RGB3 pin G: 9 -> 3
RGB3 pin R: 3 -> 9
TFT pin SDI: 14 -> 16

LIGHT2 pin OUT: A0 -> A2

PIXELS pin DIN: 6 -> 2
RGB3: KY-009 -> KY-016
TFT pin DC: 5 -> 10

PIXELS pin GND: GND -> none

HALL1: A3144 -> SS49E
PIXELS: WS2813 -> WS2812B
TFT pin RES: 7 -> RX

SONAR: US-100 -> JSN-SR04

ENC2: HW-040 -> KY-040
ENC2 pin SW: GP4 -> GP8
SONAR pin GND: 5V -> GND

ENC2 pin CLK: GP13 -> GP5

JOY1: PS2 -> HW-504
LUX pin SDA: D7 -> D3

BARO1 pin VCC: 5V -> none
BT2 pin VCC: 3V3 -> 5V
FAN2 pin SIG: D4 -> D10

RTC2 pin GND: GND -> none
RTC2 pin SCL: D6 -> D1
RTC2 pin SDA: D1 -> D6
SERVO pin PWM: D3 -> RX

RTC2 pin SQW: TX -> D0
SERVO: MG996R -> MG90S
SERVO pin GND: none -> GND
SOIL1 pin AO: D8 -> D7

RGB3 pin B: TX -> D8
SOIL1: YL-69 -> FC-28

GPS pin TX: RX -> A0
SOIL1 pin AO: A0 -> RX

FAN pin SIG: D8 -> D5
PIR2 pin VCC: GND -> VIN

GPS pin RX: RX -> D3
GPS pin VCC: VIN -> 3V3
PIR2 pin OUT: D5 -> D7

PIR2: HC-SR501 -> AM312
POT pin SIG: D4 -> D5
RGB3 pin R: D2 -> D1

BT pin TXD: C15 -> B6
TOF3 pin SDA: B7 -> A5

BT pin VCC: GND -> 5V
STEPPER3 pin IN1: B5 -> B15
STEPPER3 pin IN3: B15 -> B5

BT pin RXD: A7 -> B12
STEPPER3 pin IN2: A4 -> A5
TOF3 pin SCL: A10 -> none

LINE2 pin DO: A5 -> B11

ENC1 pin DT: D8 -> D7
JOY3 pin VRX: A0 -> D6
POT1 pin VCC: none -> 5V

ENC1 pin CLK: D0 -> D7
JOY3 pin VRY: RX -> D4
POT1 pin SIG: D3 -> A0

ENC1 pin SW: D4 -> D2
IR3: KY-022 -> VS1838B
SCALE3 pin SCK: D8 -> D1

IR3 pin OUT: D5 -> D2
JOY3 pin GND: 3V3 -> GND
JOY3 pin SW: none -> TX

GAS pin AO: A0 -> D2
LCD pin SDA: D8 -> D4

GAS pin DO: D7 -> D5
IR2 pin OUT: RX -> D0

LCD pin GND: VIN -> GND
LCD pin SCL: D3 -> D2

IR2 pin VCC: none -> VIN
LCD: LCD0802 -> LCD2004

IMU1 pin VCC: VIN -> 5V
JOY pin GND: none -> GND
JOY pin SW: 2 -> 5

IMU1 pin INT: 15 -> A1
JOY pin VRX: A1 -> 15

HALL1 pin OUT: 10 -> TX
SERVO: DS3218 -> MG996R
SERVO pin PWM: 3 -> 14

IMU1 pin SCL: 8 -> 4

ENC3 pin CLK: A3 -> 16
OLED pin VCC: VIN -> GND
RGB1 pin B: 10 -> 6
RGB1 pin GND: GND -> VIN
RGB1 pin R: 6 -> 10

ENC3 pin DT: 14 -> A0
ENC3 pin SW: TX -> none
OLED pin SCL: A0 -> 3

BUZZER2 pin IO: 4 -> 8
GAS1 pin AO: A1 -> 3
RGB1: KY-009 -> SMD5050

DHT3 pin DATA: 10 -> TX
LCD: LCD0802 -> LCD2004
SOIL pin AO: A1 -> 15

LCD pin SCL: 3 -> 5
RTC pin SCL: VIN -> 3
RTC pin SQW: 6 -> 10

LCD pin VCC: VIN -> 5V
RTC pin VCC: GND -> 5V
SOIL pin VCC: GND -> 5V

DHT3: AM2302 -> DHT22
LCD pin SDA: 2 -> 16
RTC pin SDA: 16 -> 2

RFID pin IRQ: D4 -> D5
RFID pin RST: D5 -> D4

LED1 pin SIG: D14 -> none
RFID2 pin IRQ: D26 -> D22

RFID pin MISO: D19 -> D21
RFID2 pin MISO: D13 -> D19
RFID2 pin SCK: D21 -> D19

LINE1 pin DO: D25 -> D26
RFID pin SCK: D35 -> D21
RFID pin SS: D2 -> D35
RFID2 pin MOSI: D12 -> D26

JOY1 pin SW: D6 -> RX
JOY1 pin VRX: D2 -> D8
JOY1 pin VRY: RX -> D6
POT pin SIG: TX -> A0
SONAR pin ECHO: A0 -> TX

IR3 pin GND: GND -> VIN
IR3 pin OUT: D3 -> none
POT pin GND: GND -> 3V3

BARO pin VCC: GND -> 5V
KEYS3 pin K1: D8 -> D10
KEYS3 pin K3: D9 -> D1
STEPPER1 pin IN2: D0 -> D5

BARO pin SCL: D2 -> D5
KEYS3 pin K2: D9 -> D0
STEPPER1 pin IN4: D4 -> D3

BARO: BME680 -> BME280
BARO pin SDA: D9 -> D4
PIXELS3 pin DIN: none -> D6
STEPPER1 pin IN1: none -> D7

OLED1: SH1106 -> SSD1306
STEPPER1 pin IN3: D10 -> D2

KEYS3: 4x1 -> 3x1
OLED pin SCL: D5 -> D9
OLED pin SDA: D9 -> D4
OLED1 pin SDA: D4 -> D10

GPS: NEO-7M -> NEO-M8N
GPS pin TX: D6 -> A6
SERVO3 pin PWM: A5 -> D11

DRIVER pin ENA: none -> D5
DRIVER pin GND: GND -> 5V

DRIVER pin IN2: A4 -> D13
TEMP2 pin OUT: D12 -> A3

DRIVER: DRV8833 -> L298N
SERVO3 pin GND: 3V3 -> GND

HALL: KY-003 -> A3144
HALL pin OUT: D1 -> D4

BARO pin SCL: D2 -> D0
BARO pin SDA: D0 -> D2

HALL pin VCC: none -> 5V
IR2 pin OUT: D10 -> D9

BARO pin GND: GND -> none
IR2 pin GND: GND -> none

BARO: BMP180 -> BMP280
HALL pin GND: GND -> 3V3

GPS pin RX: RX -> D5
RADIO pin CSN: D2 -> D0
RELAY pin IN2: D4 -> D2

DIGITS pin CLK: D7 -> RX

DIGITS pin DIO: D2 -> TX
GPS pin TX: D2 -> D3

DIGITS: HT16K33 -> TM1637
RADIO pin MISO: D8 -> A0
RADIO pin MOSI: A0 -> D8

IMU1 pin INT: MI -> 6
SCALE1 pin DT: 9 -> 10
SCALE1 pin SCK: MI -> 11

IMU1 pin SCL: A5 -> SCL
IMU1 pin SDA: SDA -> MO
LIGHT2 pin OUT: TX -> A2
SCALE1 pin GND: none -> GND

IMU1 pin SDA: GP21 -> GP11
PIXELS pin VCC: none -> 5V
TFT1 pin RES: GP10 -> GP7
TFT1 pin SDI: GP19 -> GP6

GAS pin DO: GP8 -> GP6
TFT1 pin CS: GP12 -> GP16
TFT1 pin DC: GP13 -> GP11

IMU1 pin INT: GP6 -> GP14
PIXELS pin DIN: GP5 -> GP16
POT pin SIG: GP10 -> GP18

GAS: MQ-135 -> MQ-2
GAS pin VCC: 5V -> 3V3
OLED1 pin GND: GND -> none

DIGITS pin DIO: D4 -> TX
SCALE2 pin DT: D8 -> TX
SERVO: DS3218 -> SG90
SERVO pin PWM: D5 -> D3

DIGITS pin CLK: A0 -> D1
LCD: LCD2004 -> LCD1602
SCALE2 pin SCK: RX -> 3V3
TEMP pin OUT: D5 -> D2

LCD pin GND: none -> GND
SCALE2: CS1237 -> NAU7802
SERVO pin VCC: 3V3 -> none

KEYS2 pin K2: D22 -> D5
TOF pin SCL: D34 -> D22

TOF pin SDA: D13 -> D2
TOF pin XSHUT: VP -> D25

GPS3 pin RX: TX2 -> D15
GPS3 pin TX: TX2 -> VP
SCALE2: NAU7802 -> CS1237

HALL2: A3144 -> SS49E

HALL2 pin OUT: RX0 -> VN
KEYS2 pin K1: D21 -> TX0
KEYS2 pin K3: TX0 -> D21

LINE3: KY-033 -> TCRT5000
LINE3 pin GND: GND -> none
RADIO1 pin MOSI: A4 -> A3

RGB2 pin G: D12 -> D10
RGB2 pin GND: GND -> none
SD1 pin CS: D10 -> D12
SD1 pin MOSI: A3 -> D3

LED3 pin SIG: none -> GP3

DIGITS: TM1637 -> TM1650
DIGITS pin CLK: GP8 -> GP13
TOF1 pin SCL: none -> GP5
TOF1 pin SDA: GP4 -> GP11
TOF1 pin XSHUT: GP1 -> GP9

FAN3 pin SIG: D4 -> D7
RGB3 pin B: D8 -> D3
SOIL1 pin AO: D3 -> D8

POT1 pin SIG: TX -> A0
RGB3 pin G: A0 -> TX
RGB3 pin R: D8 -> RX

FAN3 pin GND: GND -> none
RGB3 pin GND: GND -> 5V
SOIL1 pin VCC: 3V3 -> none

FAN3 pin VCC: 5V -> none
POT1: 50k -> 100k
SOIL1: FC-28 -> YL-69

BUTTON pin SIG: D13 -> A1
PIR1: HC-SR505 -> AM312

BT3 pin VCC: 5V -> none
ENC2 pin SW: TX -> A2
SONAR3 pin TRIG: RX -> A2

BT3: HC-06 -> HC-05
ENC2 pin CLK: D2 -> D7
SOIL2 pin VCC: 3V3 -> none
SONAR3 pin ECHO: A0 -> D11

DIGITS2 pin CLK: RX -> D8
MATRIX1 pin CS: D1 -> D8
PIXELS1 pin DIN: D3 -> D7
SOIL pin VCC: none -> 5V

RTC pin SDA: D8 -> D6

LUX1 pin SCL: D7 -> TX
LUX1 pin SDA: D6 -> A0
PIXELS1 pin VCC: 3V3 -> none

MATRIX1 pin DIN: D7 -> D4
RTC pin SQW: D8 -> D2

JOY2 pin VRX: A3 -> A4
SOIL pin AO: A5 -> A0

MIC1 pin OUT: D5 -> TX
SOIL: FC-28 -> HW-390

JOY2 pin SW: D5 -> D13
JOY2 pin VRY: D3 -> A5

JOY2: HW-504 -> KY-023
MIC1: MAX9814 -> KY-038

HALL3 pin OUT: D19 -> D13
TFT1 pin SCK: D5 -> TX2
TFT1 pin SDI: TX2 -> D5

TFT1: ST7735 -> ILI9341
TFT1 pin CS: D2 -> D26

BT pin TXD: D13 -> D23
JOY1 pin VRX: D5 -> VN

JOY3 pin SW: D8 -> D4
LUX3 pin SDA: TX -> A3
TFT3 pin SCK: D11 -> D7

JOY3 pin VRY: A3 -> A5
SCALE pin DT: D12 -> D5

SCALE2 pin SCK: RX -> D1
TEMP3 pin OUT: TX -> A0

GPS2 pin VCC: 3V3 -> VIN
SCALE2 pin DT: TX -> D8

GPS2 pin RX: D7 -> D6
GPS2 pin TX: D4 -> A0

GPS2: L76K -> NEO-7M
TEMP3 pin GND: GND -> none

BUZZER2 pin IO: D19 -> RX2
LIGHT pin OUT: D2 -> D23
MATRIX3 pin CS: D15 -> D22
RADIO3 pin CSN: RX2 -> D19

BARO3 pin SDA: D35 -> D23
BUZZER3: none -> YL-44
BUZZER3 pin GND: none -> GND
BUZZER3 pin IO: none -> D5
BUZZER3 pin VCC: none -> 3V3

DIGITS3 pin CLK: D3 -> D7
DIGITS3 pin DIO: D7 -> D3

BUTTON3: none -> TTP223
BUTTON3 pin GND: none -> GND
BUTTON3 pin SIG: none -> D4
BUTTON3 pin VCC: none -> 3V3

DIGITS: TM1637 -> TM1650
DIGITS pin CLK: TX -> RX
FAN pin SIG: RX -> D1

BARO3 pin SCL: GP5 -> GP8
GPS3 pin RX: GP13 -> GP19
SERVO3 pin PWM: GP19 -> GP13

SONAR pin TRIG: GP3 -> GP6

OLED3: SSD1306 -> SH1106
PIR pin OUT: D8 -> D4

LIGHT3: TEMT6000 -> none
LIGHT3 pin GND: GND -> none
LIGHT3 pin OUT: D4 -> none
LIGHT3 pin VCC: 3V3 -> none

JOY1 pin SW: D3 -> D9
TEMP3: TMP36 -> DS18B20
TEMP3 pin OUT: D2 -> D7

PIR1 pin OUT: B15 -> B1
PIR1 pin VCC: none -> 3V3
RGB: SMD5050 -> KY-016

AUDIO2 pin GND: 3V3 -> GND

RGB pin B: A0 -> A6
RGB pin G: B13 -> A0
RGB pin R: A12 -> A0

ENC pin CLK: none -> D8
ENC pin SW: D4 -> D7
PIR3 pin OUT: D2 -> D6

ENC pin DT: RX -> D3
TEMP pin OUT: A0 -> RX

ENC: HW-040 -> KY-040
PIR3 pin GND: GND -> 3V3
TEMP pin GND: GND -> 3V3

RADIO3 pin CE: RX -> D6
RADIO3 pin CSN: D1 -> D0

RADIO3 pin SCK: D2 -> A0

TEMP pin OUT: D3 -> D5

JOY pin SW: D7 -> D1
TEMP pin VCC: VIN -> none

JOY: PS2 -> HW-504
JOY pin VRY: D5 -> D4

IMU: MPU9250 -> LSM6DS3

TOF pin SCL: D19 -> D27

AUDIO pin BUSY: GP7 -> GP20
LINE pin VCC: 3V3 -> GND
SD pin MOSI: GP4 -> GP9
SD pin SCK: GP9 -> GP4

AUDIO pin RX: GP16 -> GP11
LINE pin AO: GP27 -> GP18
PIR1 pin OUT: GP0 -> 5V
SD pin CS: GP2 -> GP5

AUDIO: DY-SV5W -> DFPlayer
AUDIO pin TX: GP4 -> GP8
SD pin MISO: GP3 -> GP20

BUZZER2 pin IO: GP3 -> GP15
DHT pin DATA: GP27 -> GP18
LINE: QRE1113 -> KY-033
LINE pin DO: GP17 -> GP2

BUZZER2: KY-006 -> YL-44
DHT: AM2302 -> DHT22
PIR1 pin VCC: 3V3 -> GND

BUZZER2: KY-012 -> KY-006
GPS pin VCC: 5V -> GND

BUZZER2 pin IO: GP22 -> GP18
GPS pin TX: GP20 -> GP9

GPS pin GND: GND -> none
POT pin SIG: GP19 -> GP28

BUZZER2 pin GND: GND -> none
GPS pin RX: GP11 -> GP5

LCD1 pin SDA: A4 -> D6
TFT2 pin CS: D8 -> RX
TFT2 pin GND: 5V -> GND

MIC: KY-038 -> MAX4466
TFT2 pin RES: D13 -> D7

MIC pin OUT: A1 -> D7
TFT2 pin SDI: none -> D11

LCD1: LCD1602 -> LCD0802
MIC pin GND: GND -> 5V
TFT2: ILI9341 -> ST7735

## WHAT TO PRODUCE
Each line with "DATA" in it must be identified and copied from the material.

## RESPONSE AREA
DHT3 pin DATA: 10 -> TX
DHT pin DATA: GP27 -> GP18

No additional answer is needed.